## Aim of the task
The lines below from the one with "RADIO1 pin CSN: B3 -> A9" up to and including the one with "RADIO1 pin MISO: A6 -> A11" are what you should set down, exactly and without pictures.

## Input for this task
══════
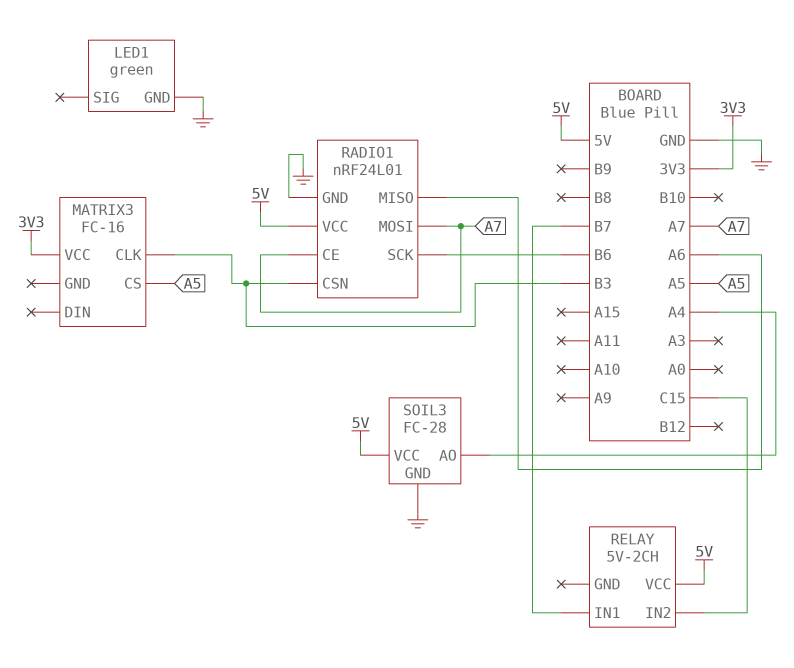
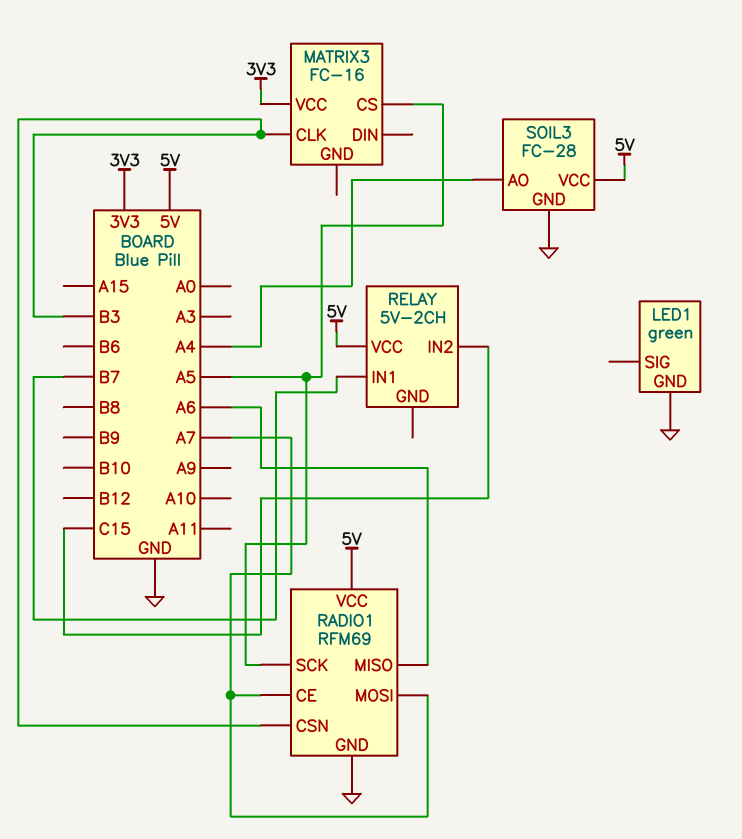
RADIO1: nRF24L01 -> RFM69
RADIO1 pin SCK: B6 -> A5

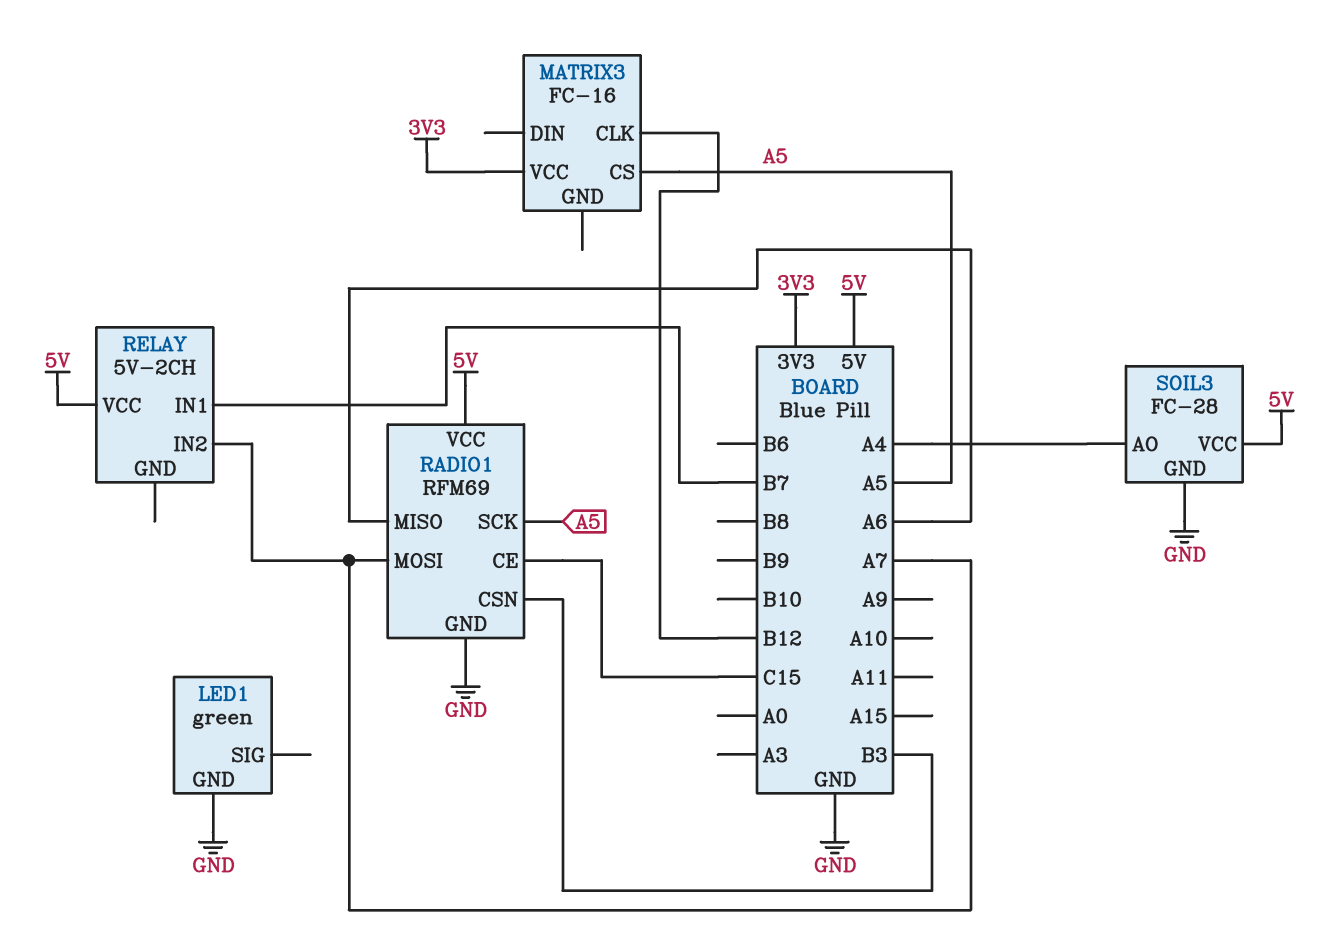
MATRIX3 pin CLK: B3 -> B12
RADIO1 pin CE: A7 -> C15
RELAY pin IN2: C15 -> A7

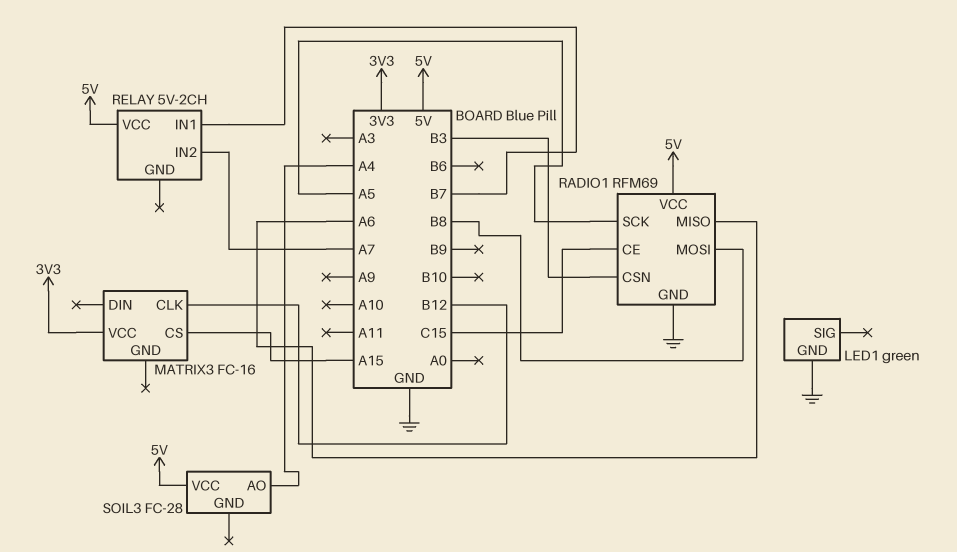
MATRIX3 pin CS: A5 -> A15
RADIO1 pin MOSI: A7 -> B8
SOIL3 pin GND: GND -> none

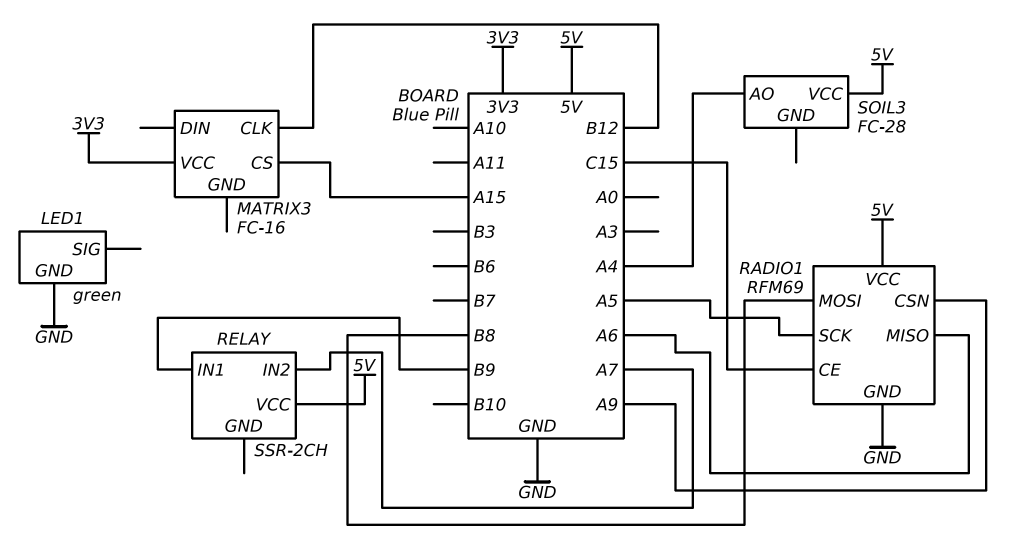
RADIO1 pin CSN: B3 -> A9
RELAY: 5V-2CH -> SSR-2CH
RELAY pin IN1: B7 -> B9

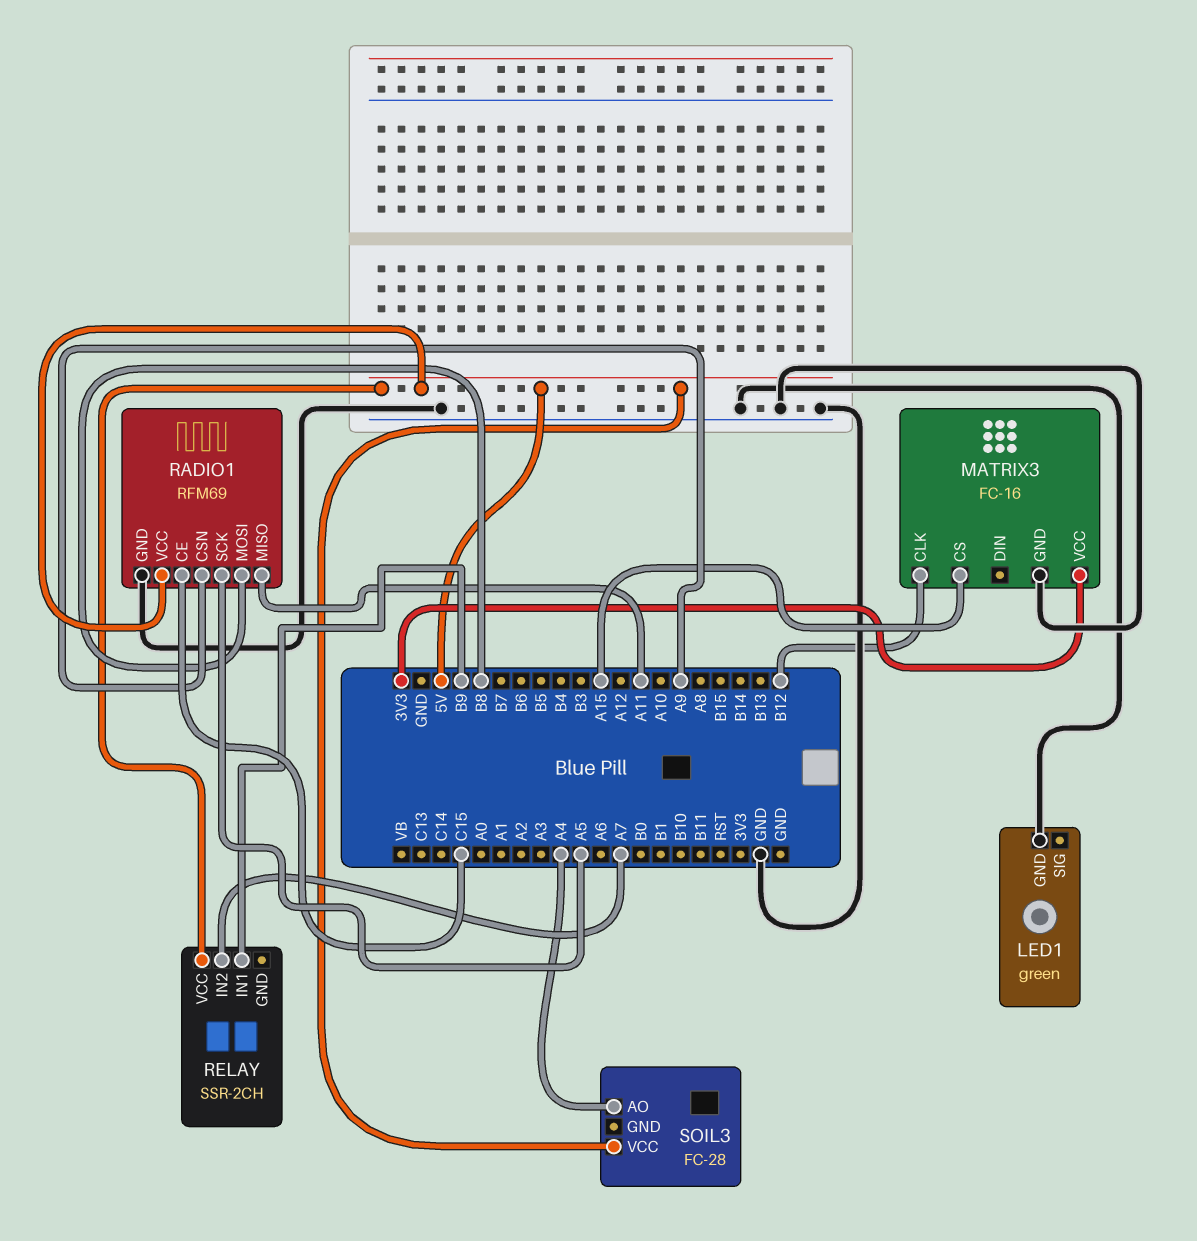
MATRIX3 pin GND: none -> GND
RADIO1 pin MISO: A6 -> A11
══════
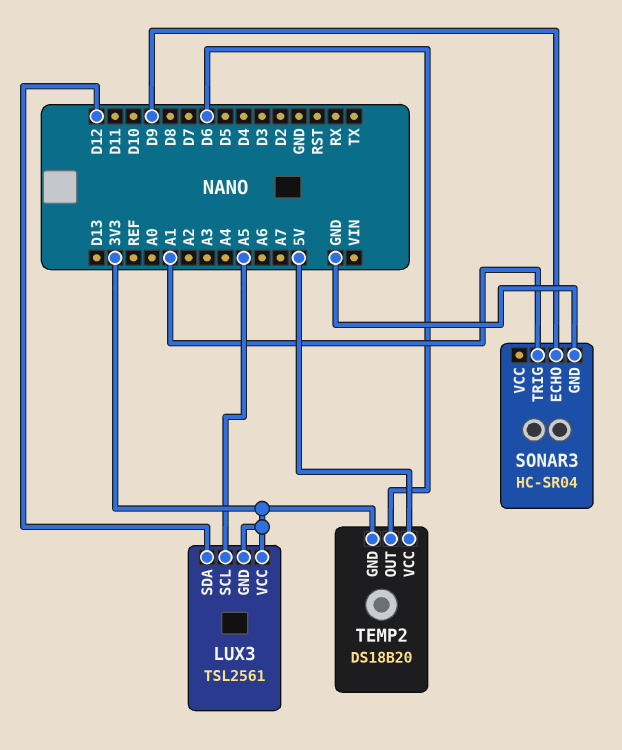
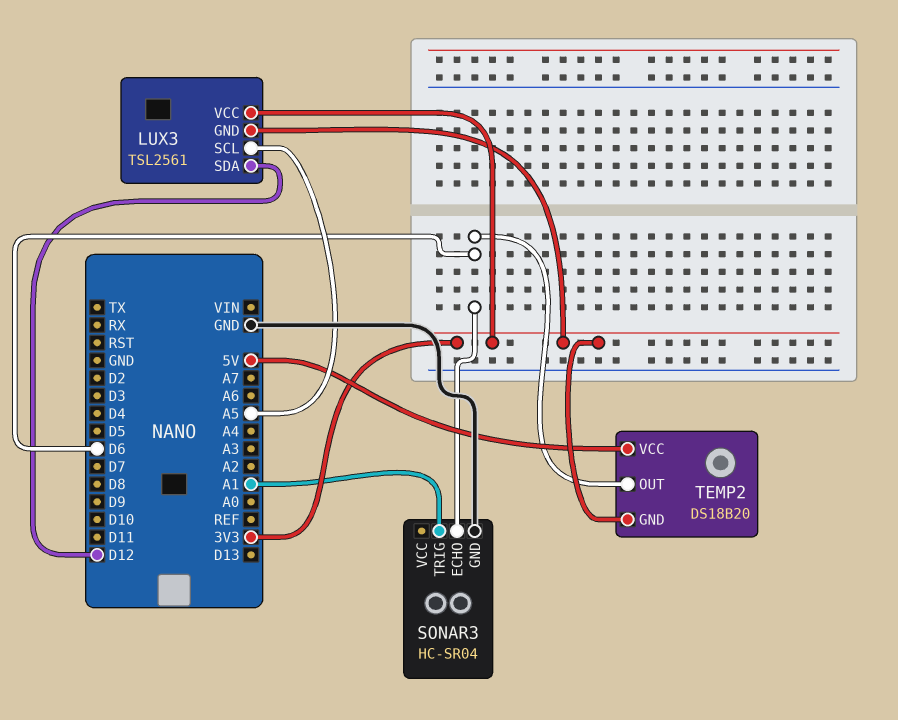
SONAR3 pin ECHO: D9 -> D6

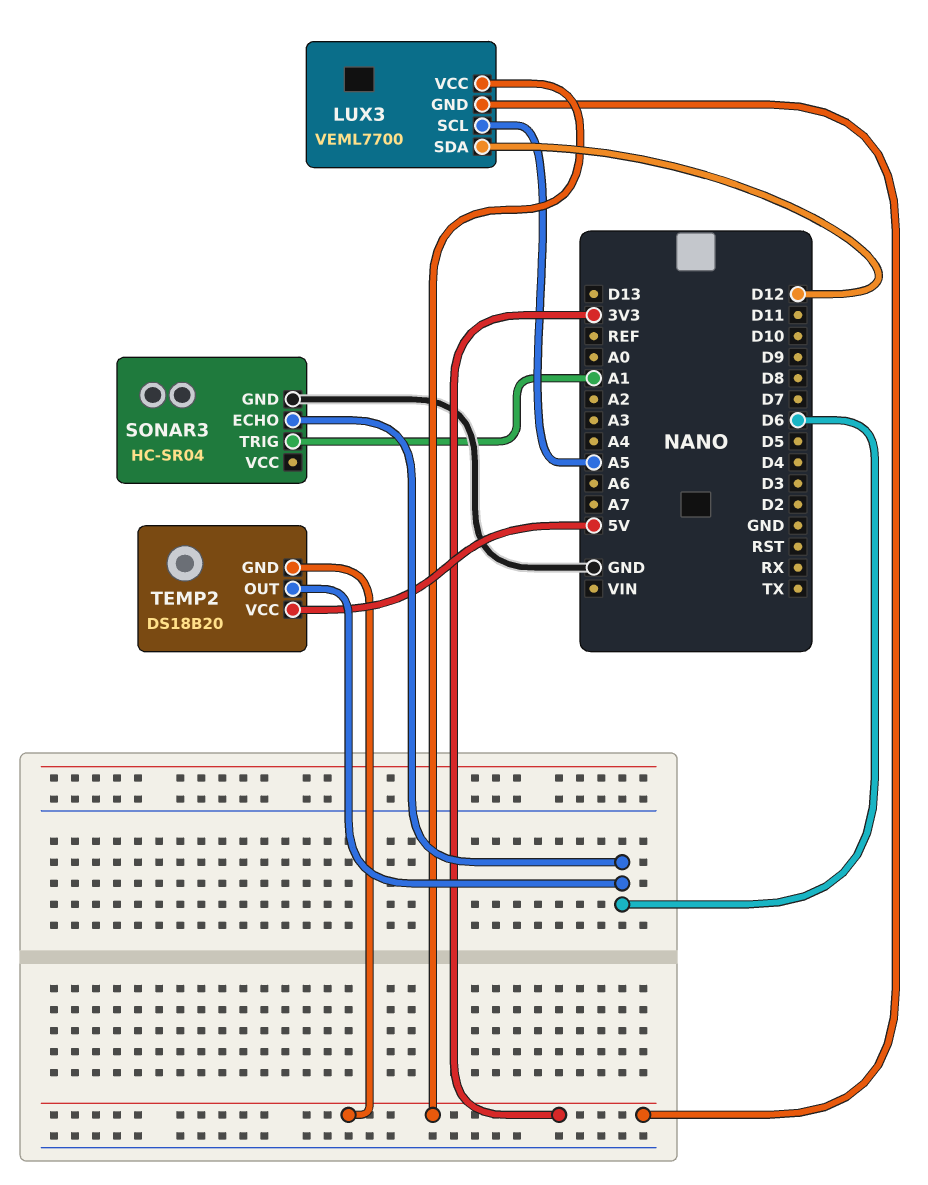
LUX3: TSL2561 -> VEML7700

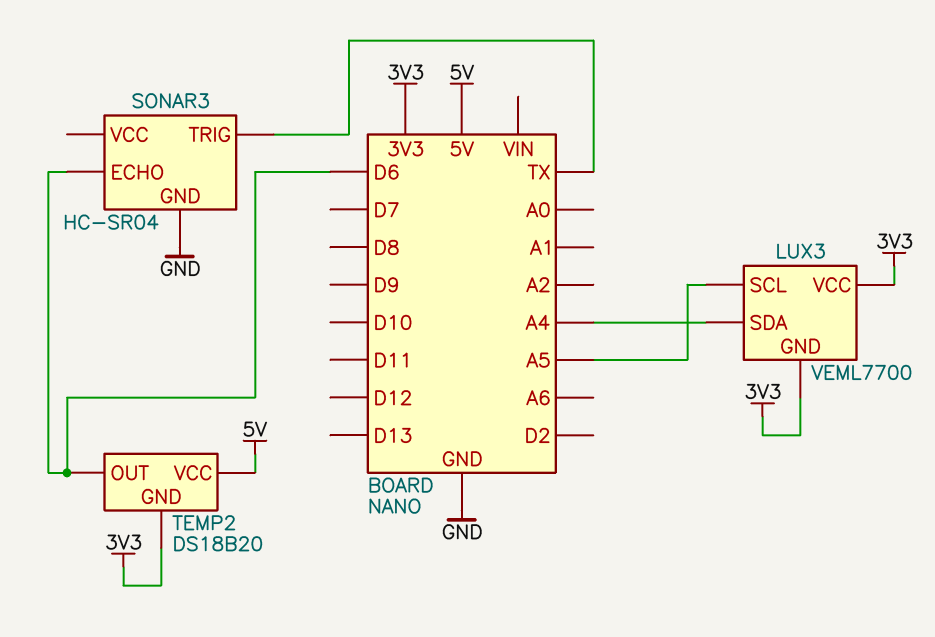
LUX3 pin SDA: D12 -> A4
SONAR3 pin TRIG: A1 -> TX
══════
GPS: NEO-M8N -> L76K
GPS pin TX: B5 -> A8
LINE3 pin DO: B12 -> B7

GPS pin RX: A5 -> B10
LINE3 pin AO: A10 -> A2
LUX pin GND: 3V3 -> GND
══════
## Finished exercise
RADIO1 pin CSN: B3 -> A9
RELAY: 5V-2CH -> SSR-2CH
RELAY pin IN1: B7 -> B9

MATRIX3 pin GND: none -> GND
RADIO1 pin MISO: A6 -> A11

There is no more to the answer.